**Problem statement**
A word-for-word retyping of the listing below is required, with the pictures dropped.

**Dataset content**
· · · · ·

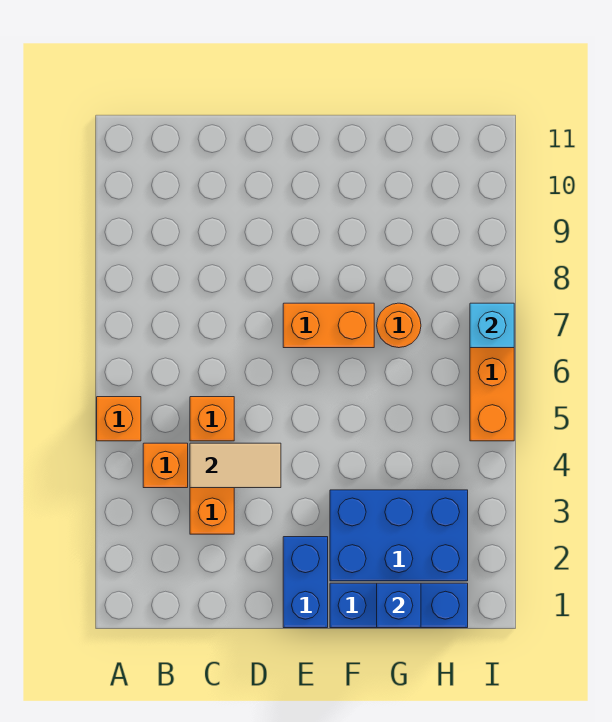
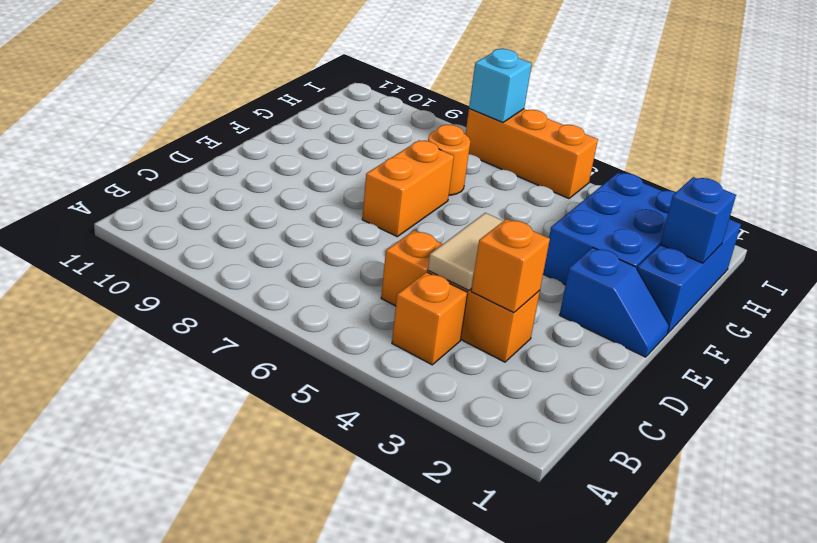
orange brick A5 level 1 -> orange brick C3 level 2
blue brick E1:E2 level 1 -> blue slope E1:E2 level 1 top 2

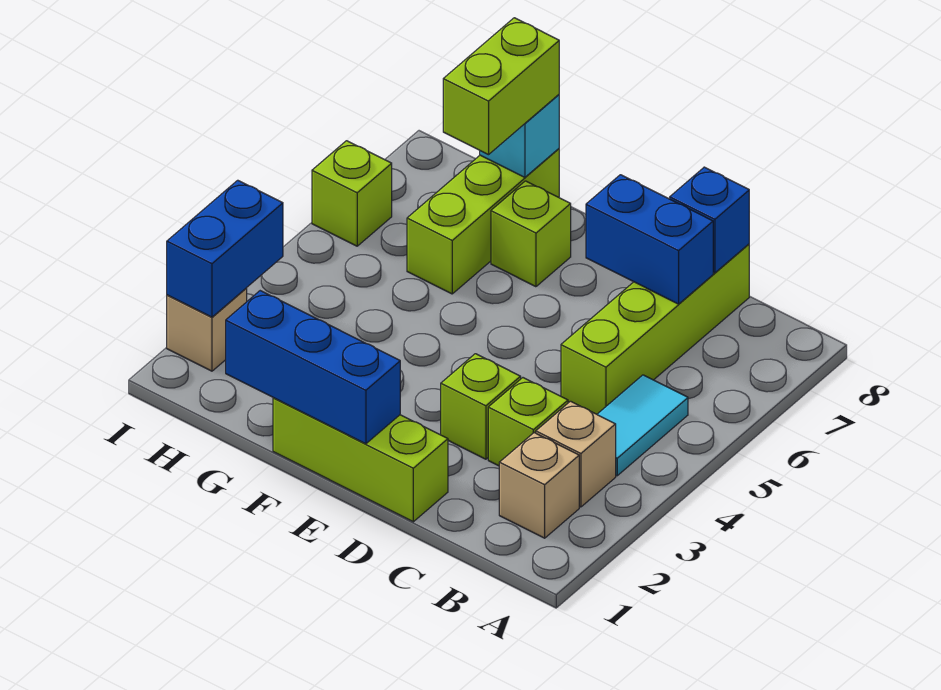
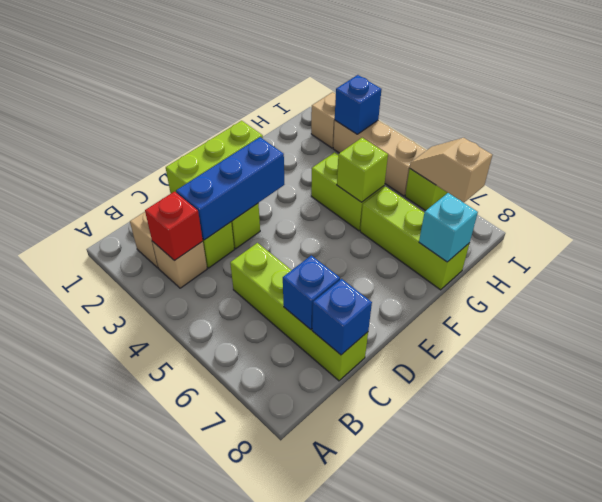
none -> red brick B3 level 2
cyan tile B4:B5 level 1 -> none
blue brick C7:D7 level 2 -> blue brick C7 level 2
blue brick E1:G1 level 2 -> blue brick C3:E3 level 2
lime brick F7 level 1 -> lime brick G5 level 2
lime brick G7:G8 level 3 -> lime brick G4:G5 level 1
blue brick I2:I3 level 2 -> blue brick I3 level 2
none -> tan brick I3:I5 level 1
none -> tan slope I6:I7 level 2 top 7

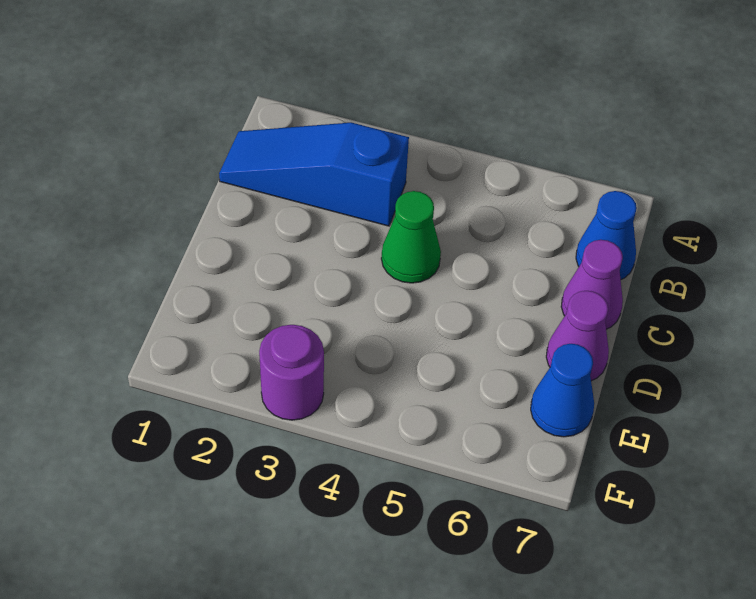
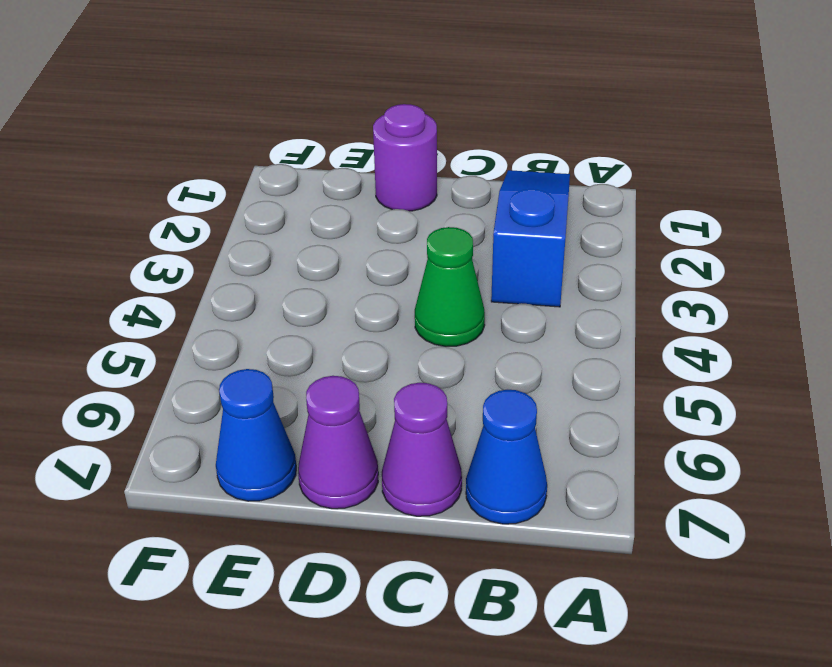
purple round brick F3 level 1 -> purple round brick D1 level 1

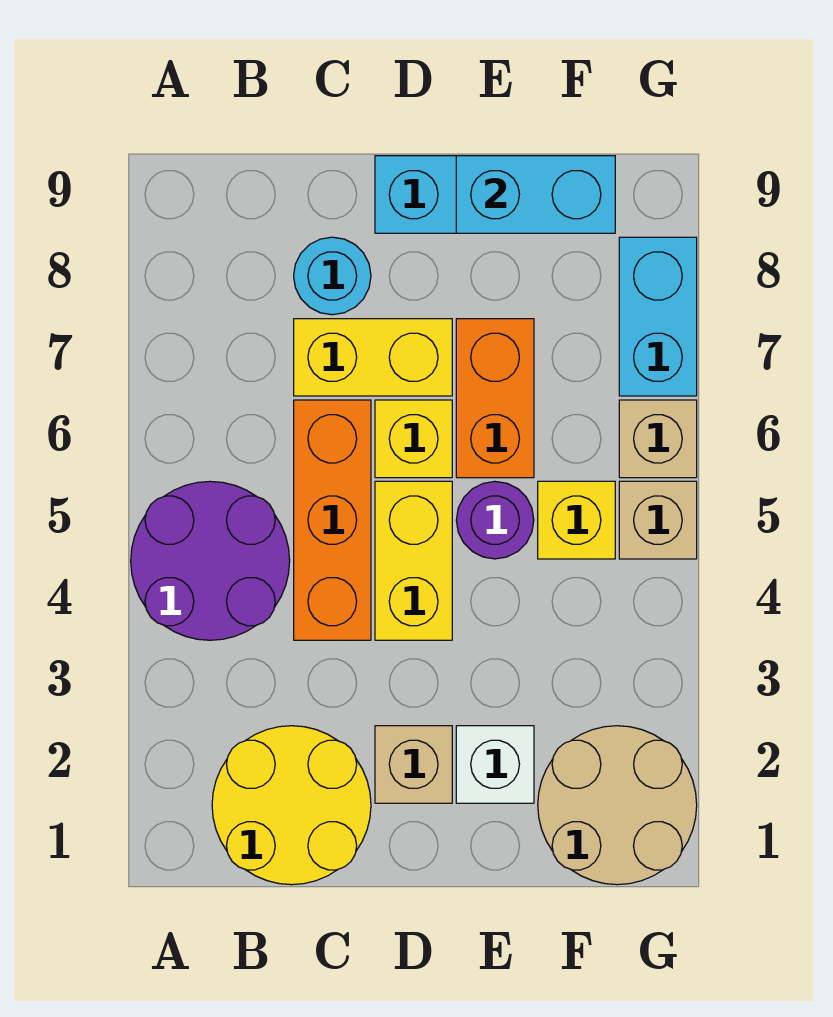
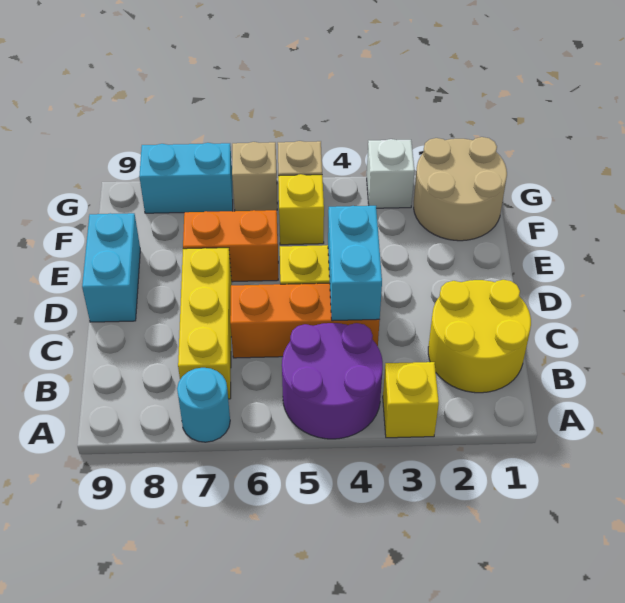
yellow brick C7:D7 level 1 -> yellow brick B7:D7 level 1
cyan round brick C8 level 1 -> cyan round brick A7 level 1
tan brick D2 level 1 -> none
yellow brick D6 level 1 -> yellow brick A3 level 1
white brick E2 level 1 -> white brick G3 level 1
purple round brick E5 level 1 -> none
cyan brick E9:F9 level 2 -> cyan brick C4:D4 level 2

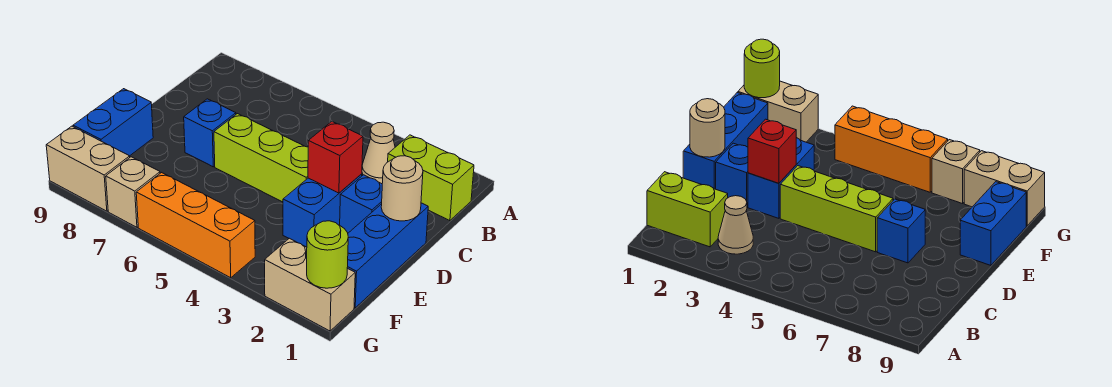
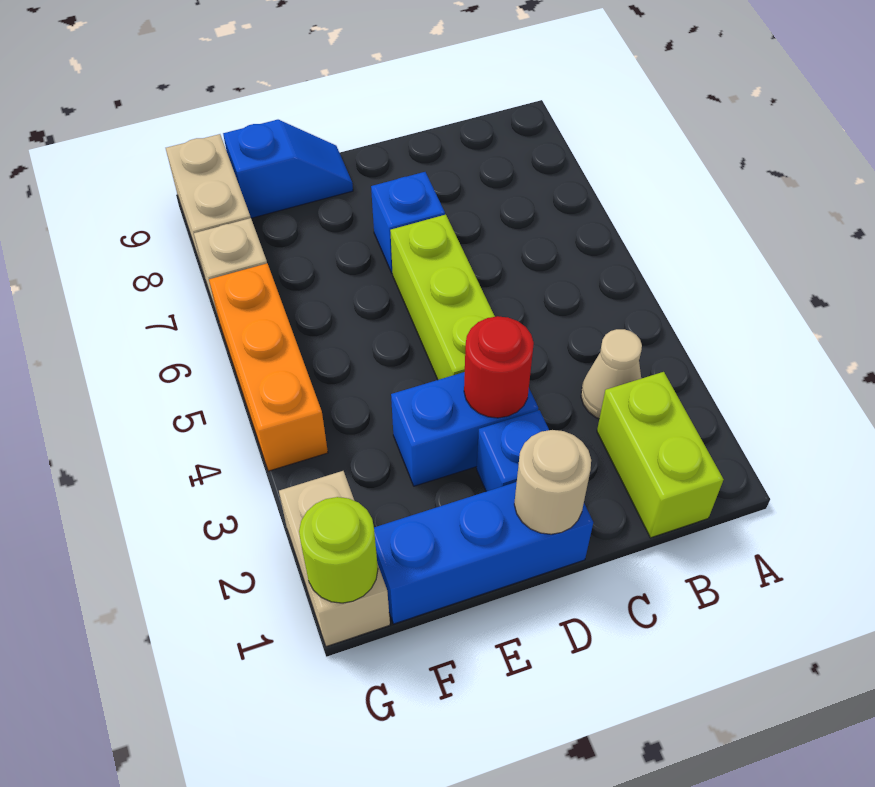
red brick D3 level 2 -> red round brick D3 level 2
blue brick E9:F9 level 1 -> blue slope E9:F9 level 1 top F

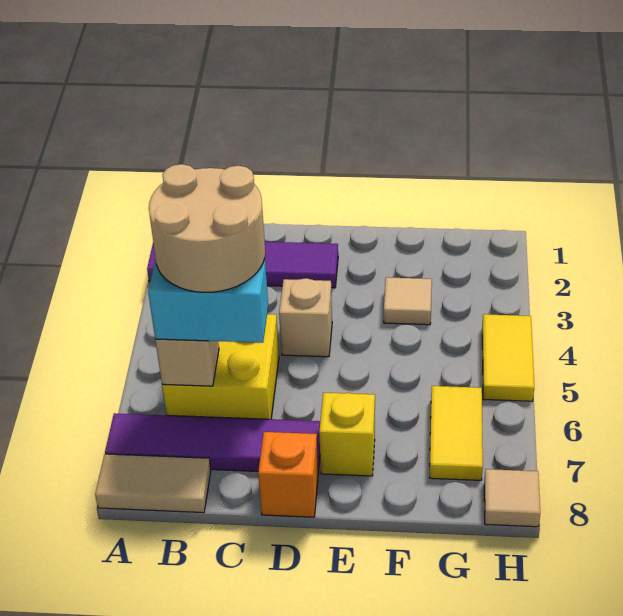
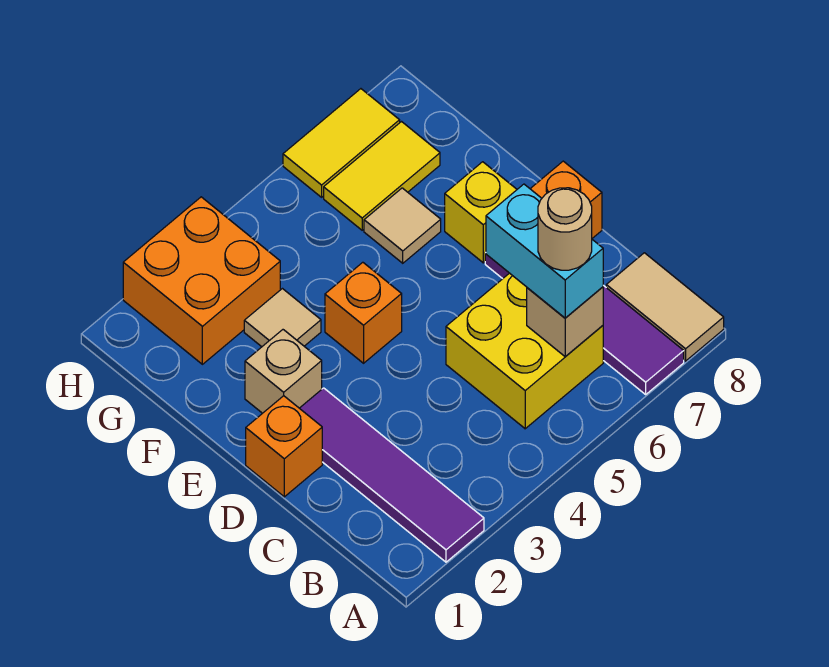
tan round brick B5:C6 level 4 -> tan round brick B6 level 4
none -> orange brick D1 level 1
tan brick D4 level 1 -> tan brick E2 level 1
none -> orange brick E4 level 1
none -> orange brick G2:H3 level 1
yellow tile H4:H5 level 1 -> yellow tile H6:H7 level 1
tan tile H8 level 1 -> tan tile F6 level 1

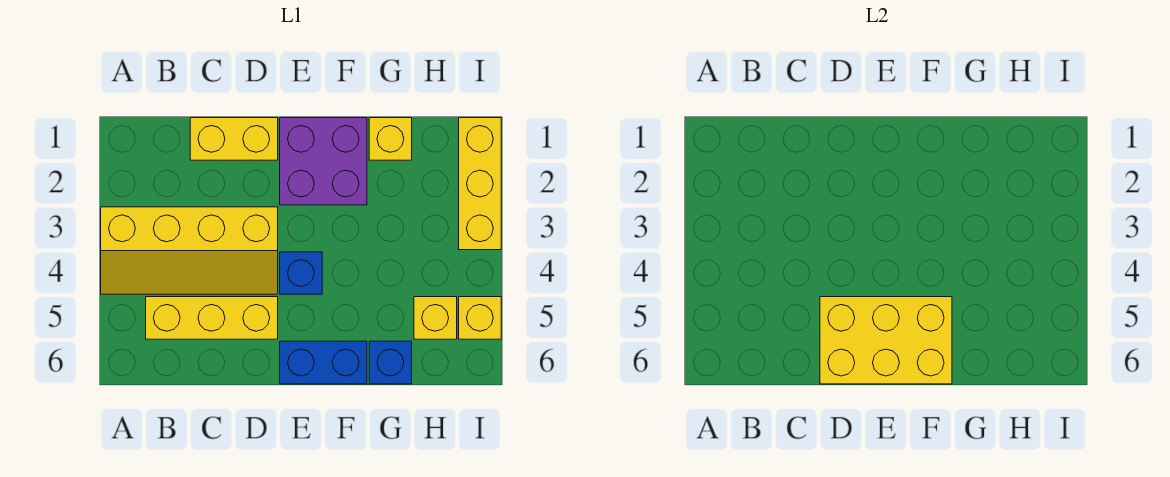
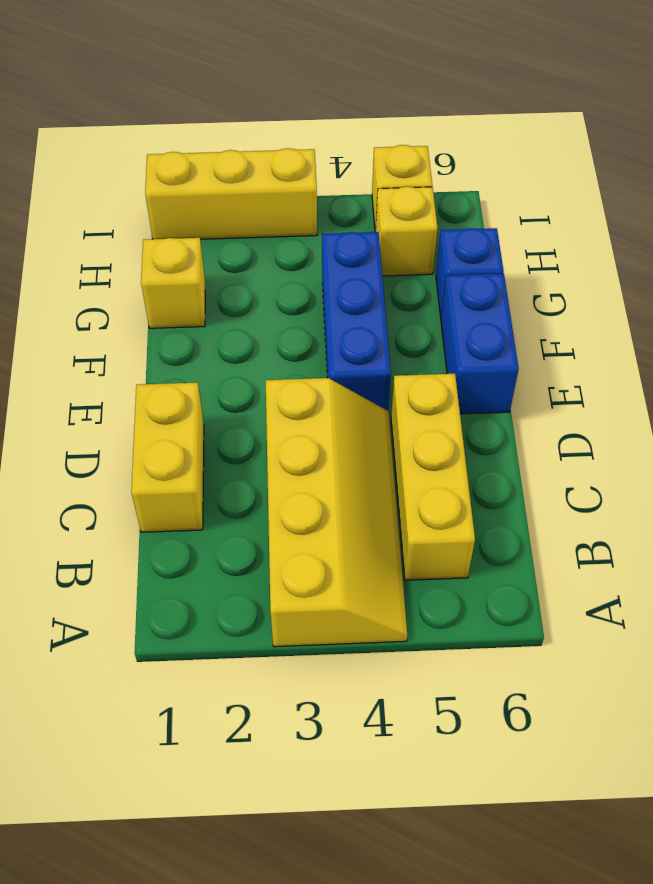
yellow brick D5:F6 level 2 -> none
purple brick E1:F2 level 1 -> none
blue brick E4 level 1 -> blue brick E4:G4 level 1

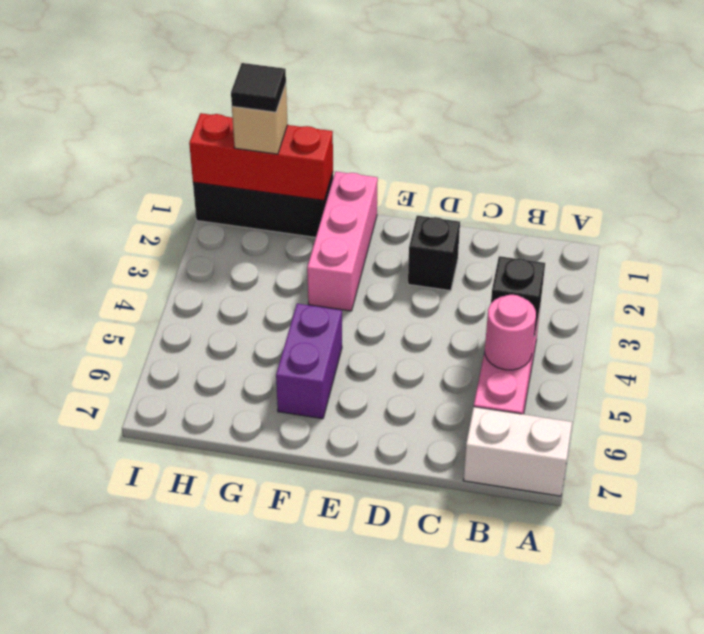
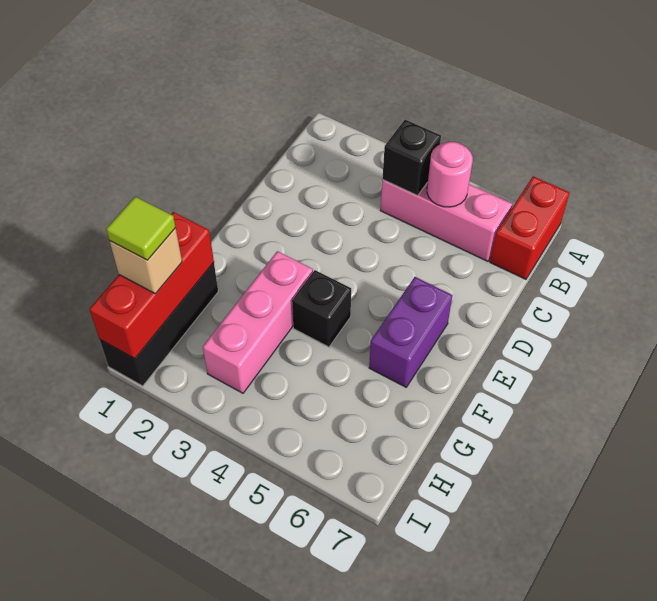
white brick A7:B7 level 1 -> red brick A7:B7 level 1
black brick D2 level 1 -> black brick F4 level 1
pink brick F1:F3 level 1 -> pink brick F3:H3 level 1
purple brick F5:F6 level 1 -> purple brick E6:F6 level 1
black tile H1 level 4 -> lime tile H1 level 4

· · · · ·

**Your response**
orange brick A5 level 1 -> orange brick C3 level 2
blue brick E1:E2 level 1 -> blue slope E1:E2 level 1 top 2

none -> red brick B3 level 2
cyan tile B4:B5 level 1 -> none
blue brick C7:D7 level 2 -> blue brick C7 level 2
blue brick E1:G1 level 2 -> blue brick C3:E3 level 2
lime brick F7 level 1 -> lime brick G5 level 2
lime brick G7:G8 level 3 -> lime brick G4:G5 level 1
blue brick I2:I3 level 2 -> blue brick I3 level 2
none -> tan brick I3:I5 level 1
none -> tan slope I6:I7 level 2 top 7

purple round brick F3 level 1 -> purple round brick D1 level 1

yellow brick C7:D7 level 1 -> yellow brick B7:D7 level 1
cyan round brick C8 level 1 -> cyan round brick A7 level 1
tan brick D2 level 1 -> none
yellow brick D6 level 1 -> yellow brick A3 level 1
white brick E2 level 1 -> white brick G3 level 1
purple round brick E5 level 1 -> none
cyan brick E9:F9 level 2 -> cyan brick C4:D4 level 2

red brick D3 level 2 -> red round brick D3 level 2
blue brick E9:F9 level 1 -> blue slope E9:F9 level 1 top F

tan round brick B5:C6 level 4 -> tan round brick B6 level 4
none -> orange brick D1 level 1
tan brick D4 level 1 -> tan brick E2 level 1
none -> orange brick E4 level 1
none -> orange brick G2:H3 level 1
yellow tile H4:H5 level 1 -> yellow tile H6:H7 level 1
tan tile H8 level 1 -> tan tile F6 level 1

yellow brick D5:F6 level 2 -> none
purple brick E1:F2 level 1 -> none
blue brick E4 level 1 -> blue brick E4:G4 level 1

white brick A7:B7 level 1 -> red brick A7:B7 level 1
black brick D2 level 1 -> black brick F4 level 1
pink brick F1:F3 level 1 -> pink brick F3:H3 level 1
purple brick F5:F6 level 1 -> purple brick E6:F6 level 1
black tile H1 level 4 -> lime tile H1 level 4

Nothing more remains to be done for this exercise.